• Your goal: Using the data beneath this instruction, retype only the lines from the one that contains "BAT1: 4.5V (plus" down to the one that contains "V1: AC 12V (GND, SIG3) -> AC 12V (SIG3, SIG6)", both included, exactly as they appear.

• Task inputs:
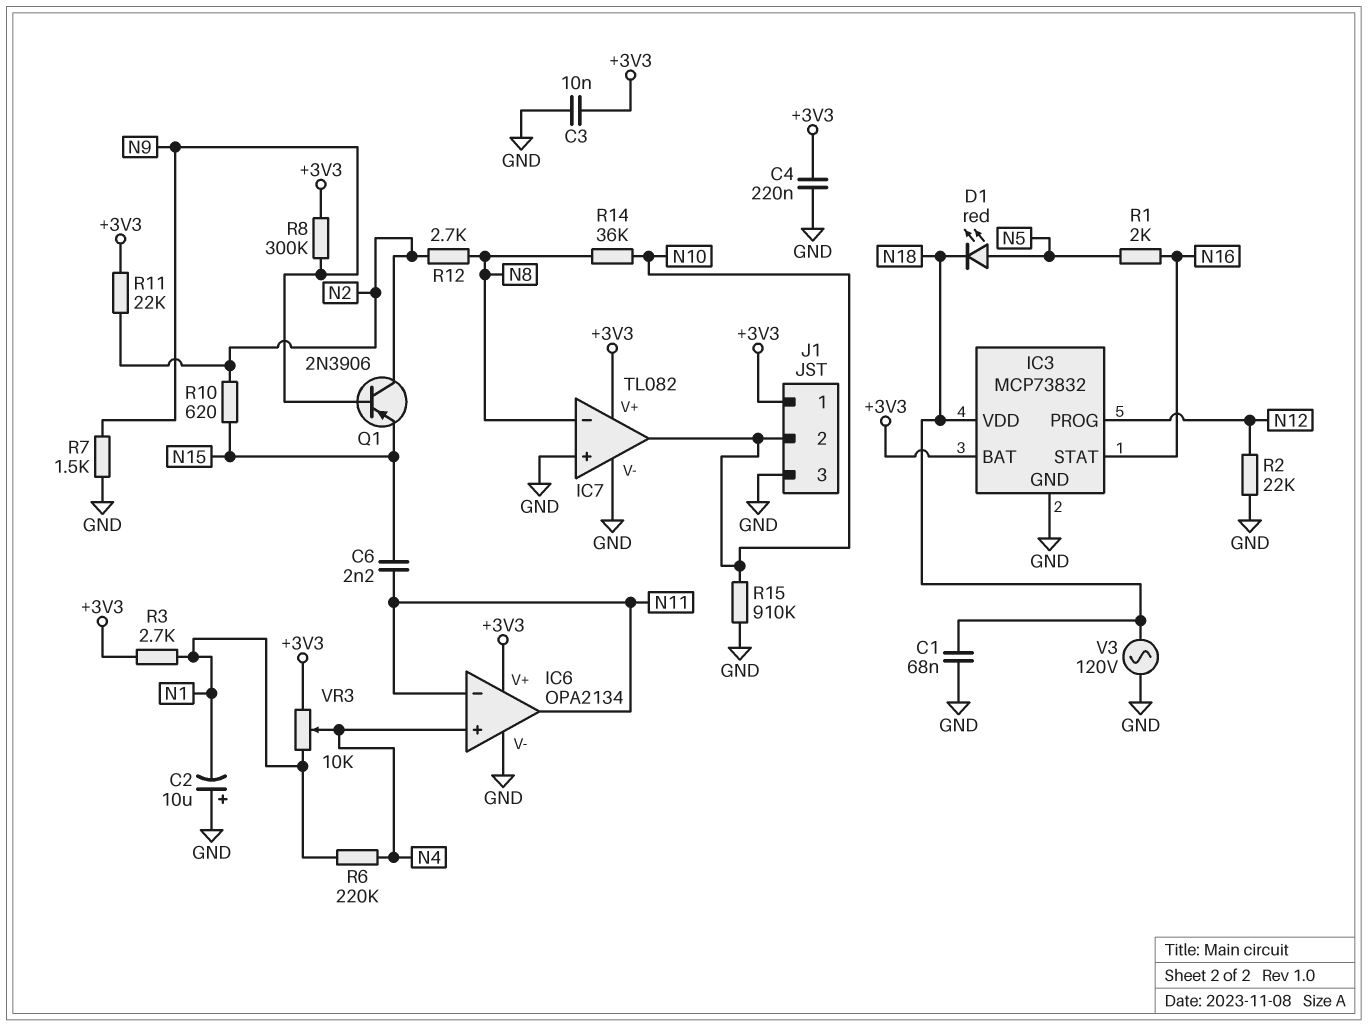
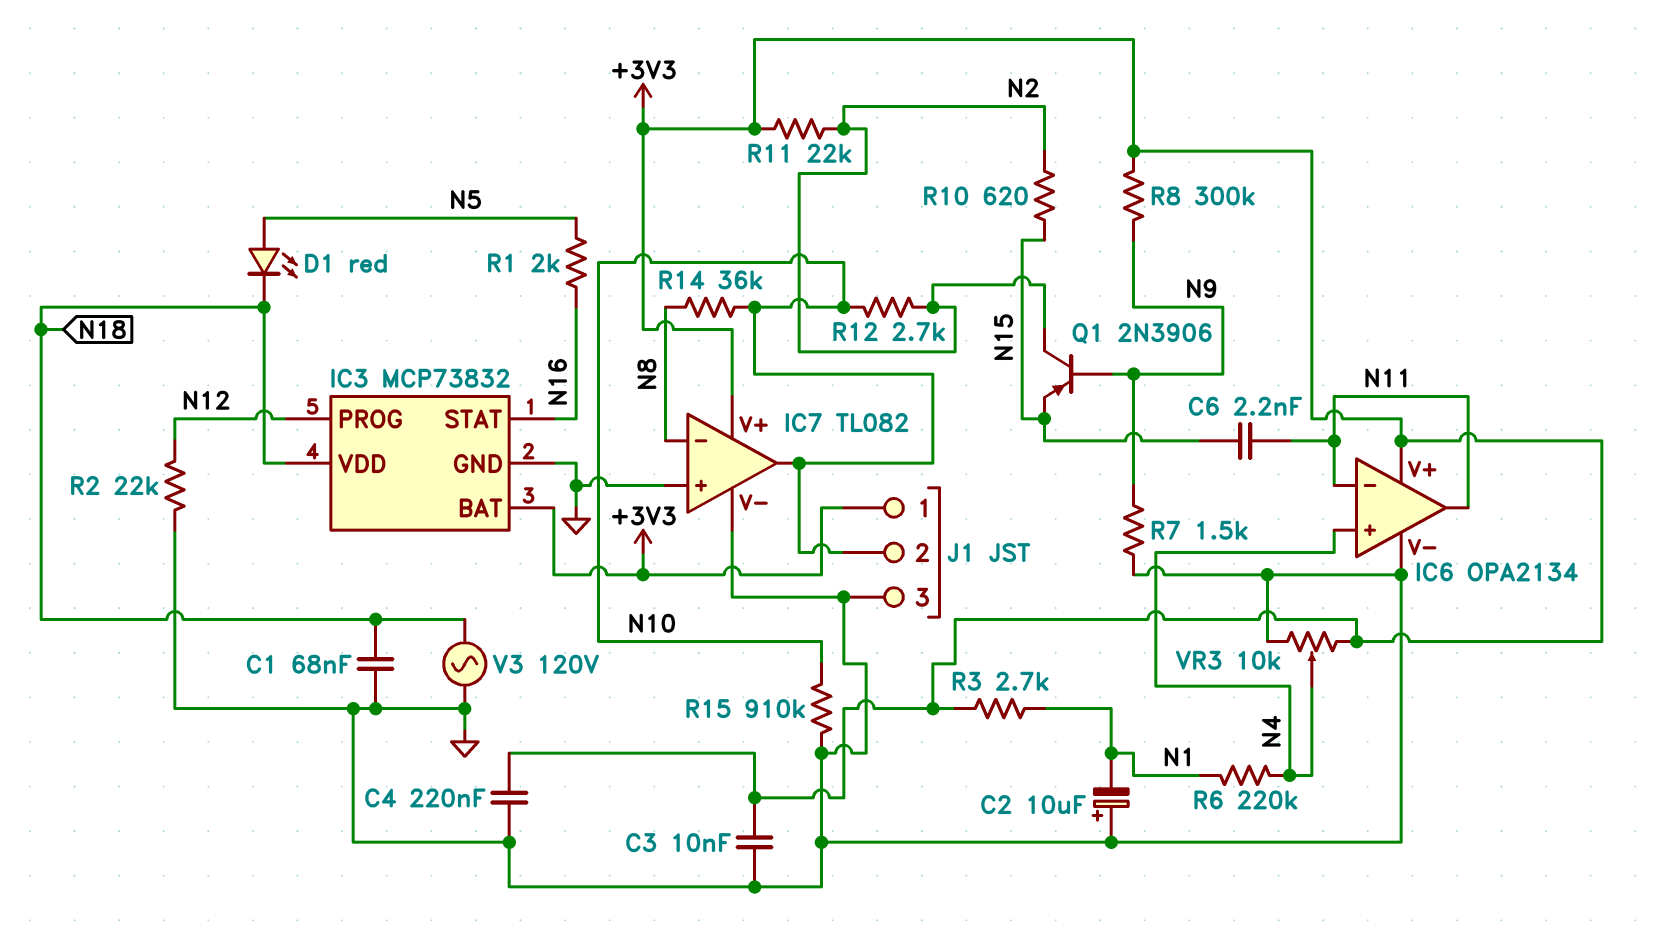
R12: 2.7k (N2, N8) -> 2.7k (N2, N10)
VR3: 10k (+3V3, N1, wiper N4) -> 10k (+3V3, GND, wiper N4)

==

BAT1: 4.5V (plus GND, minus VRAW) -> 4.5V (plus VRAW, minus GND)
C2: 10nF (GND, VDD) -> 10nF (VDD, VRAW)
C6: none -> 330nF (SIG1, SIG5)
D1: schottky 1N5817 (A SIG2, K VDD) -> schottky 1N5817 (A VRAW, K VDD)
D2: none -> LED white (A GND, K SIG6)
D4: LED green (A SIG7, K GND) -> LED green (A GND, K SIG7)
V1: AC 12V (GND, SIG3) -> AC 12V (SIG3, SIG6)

...

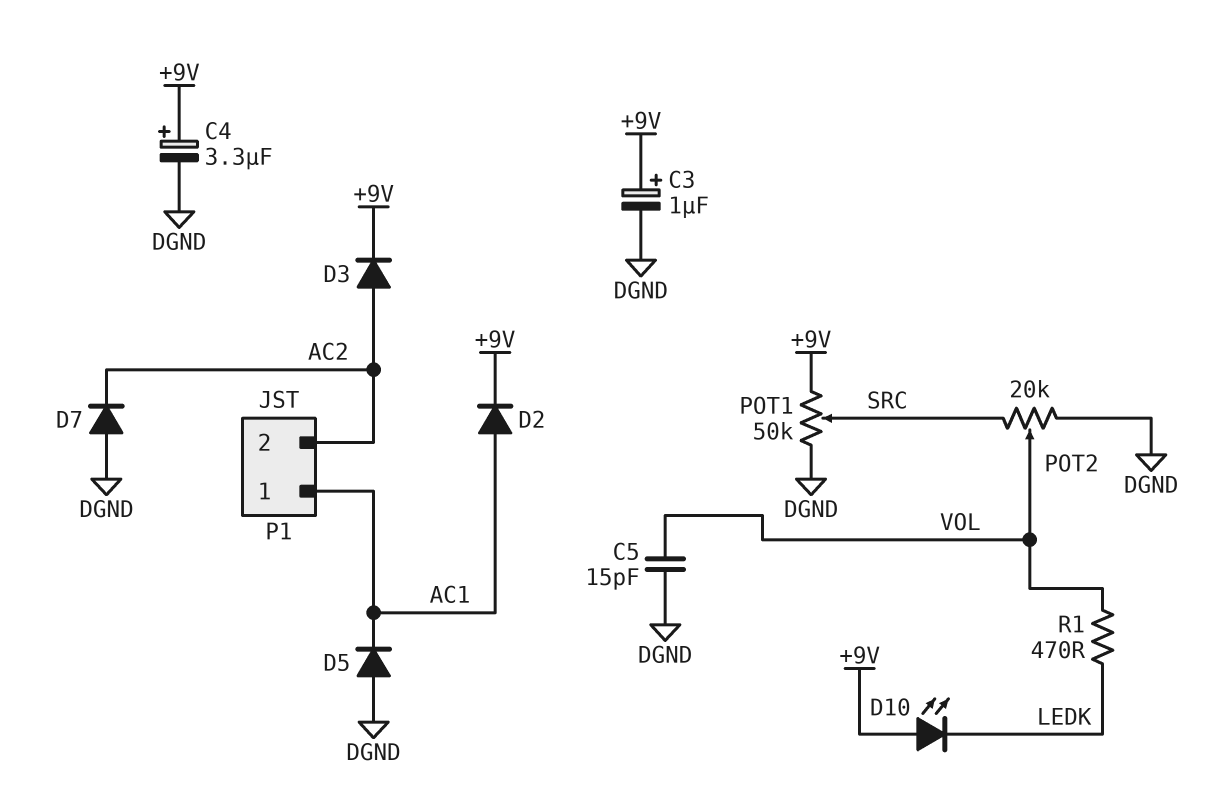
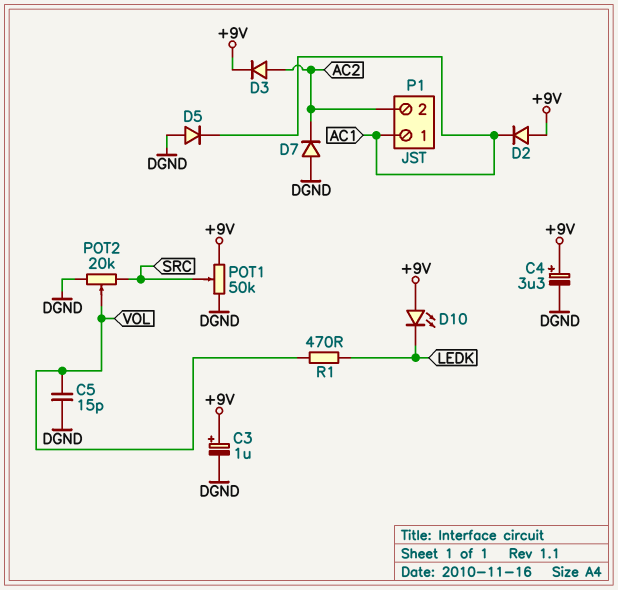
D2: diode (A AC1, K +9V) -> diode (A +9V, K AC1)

• Response for this exercise:
BAT1: 4.5V (plus GND, minus VRAW) -> 4.5V (plus VRAW, minus GND)
C2: 10nF (GND, VDD) -> 10nF (VDD, VRAW)
C6: none -> 330nF (SIG1, SIG5)
D1: schottky 1N5817 (A SIG2, K VDD) -> schottky 1N5817 (A VRAW, K VDD)
D2: none -> LED white (A GND, K SIG6)
D4: LED green (A SIG7, K GND) -> LED green (A GND, K SIG7)
V1: AC 12V (GND, SIG3) -> AC 12V (SIG3, SIG6)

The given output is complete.